◆ TASK BRIEF
All lines from the one that contains "(230, 391) = (748, 268): orange" through the final line of the entries must be repeated exactly. No other lines belong in the output.
[THE INPUT]
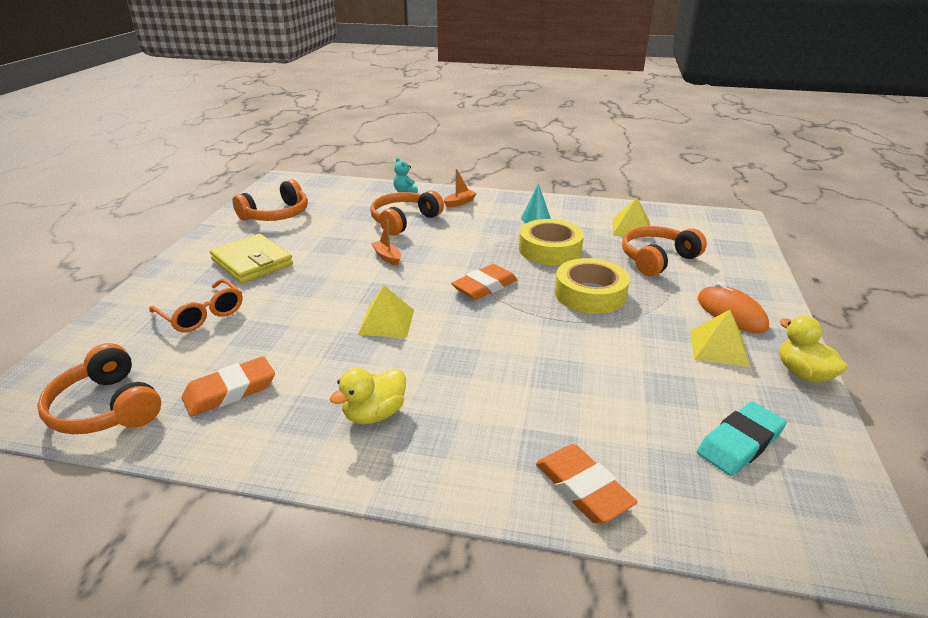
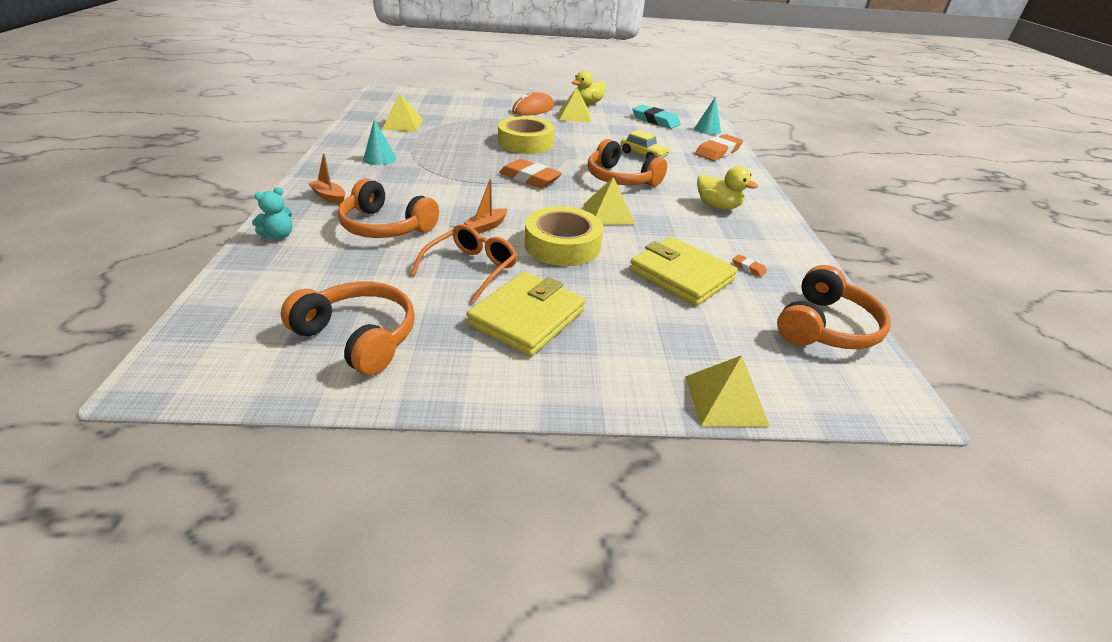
camera: 105 degrees left, 5 degrees up
(101, 322) = (725, 400): none -> yellow pyramid
(202, 315) = (659, 320): orange glasses -> orange glasses (471, 268)
(230, 391) = (748, 268): orange eraser -> orange eraser, size x0.44
(250, 341) = (681, 275): none -> yellow wallet
(550, 249) = (452, 154): yellow tape -> yellow tape (562, 245)
(558, 386) = (643, 155): none -> yellow car
(657, 259) = (462, 120): orange headphones -> orange headphones (620, 179)
(713, 516) = (707, 129): none -> turquoise cone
[/THE INPUT]
◆ EXERCISE RESULT
(230, 391) = (748, 268): orange eraser -> orange eraser, size x0.44
(250, 341) = (681, 275): none -> yellow wallet
(550, 249) = (452, 154): yellow tape -> yellow tape (562, 245)
(558, 386) = (643, 155): none -> yellow car
(657, 259) = (462, 120): orange headphones -> orange headphones (620, 179)
(713, 516) = (707, 129): none -> turquoise cone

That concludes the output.